> [Exercise objective]: Reproduce exactly, from the data that follows, the line with "Now Playing: [16,439,207,623]", the line with "Solima 892: [565,676,594,705]", and every line that lies between them.
====== Records for processing
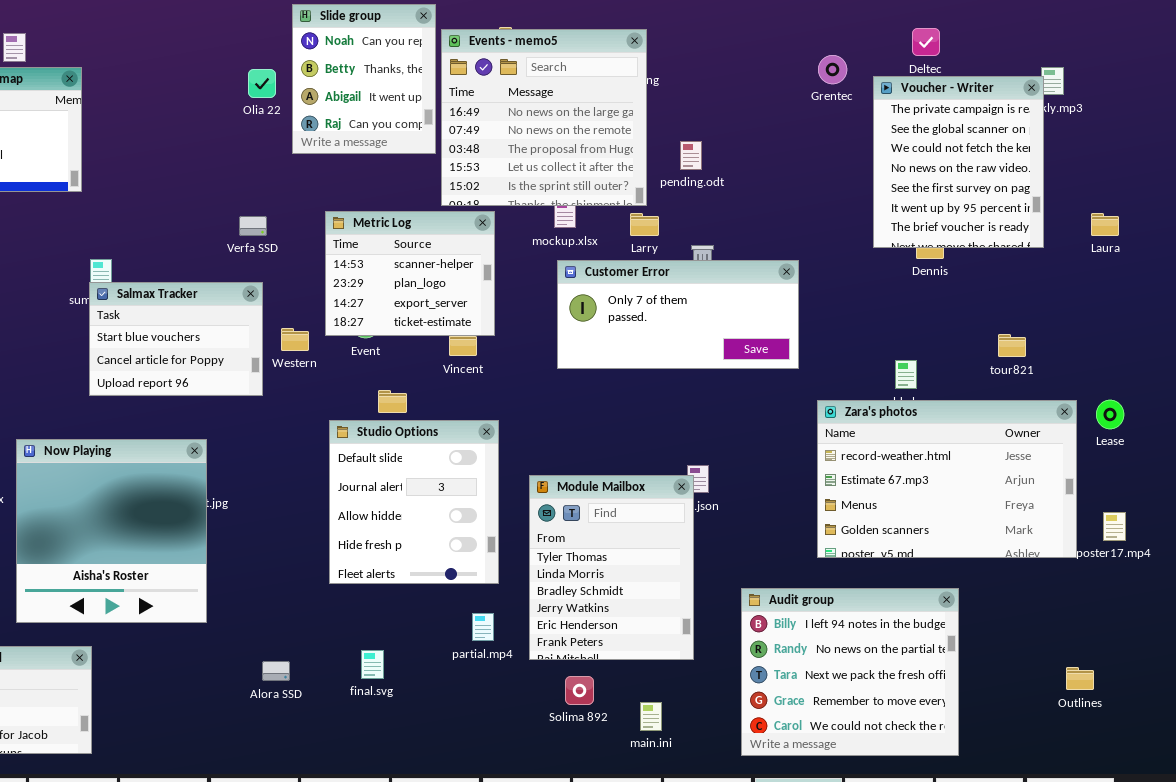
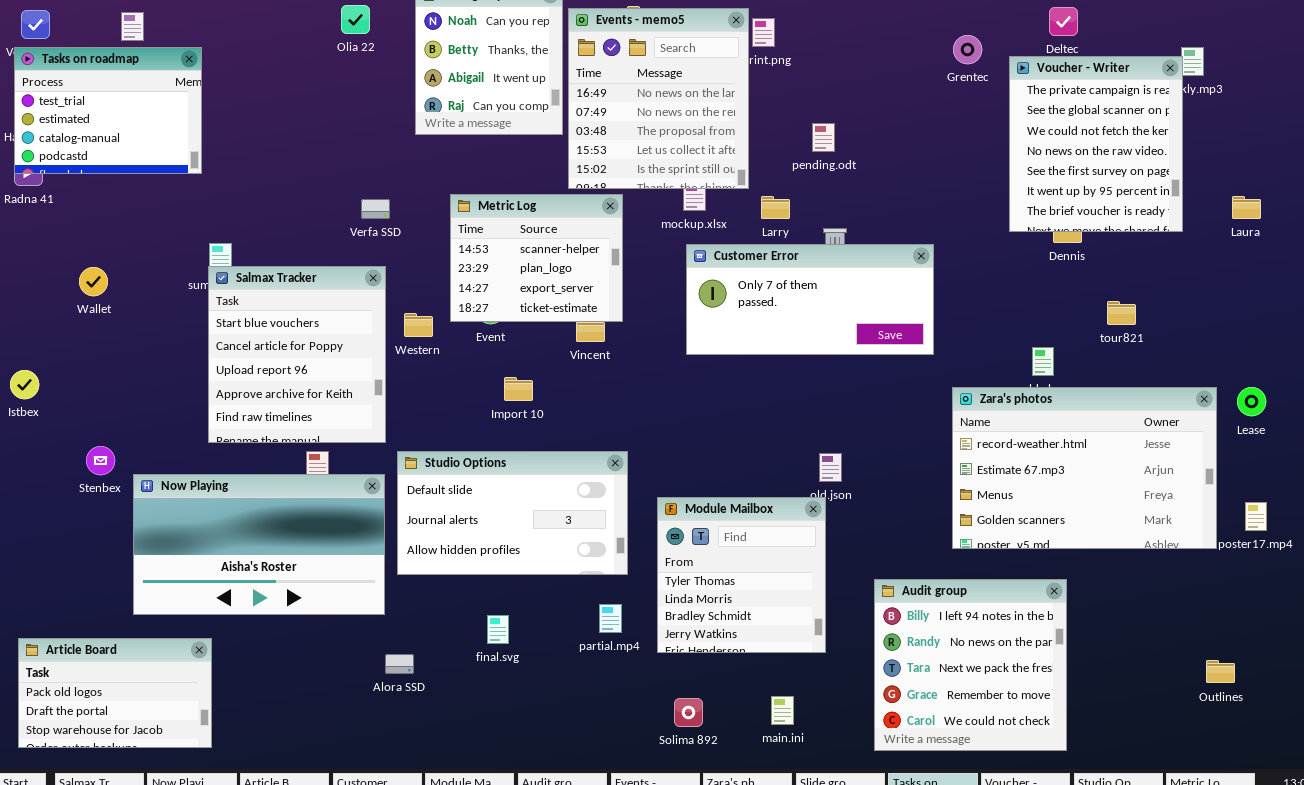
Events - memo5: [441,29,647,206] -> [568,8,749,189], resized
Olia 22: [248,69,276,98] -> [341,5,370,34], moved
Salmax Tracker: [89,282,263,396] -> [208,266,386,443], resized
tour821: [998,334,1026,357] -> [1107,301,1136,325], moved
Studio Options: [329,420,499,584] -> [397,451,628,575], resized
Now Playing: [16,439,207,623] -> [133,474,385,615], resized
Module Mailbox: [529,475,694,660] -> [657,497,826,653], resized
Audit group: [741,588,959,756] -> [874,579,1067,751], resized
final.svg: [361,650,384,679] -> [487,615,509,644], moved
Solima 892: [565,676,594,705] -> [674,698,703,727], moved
============
====== Records for processing
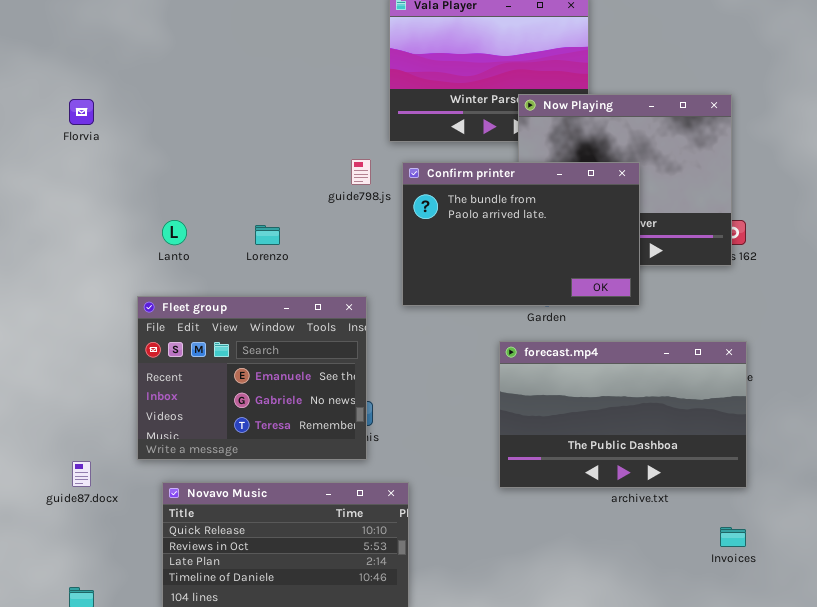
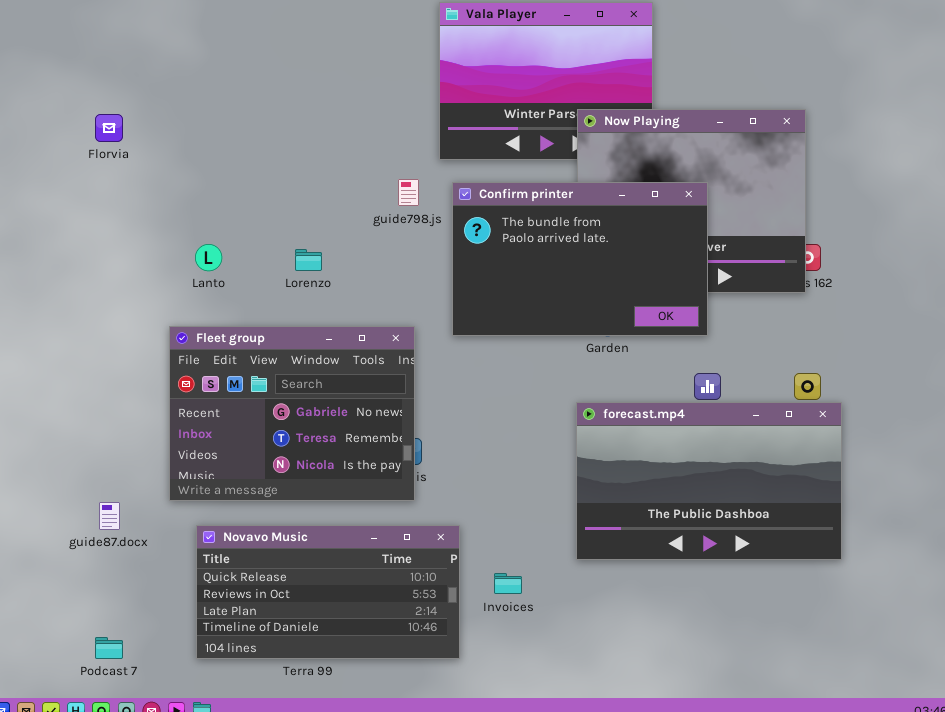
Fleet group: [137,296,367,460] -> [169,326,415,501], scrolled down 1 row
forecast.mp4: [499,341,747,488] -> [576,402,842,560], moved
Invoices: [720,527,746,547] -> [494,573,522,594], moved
============
> [Expected output]:
Now Playing: [16,439,207,623] -> [133,474,385,615], resized
Module Mailbox: [529,475,694,660] -> [657,497,826,653], resized
Audit group: [741,588,959,756] -> [874,579,1067,751], resized
final.svg: [361,650,384,679] -> [487,615,509,644], moved
Solima 892: [565,676,594,705] -> [674,698,703,727], moved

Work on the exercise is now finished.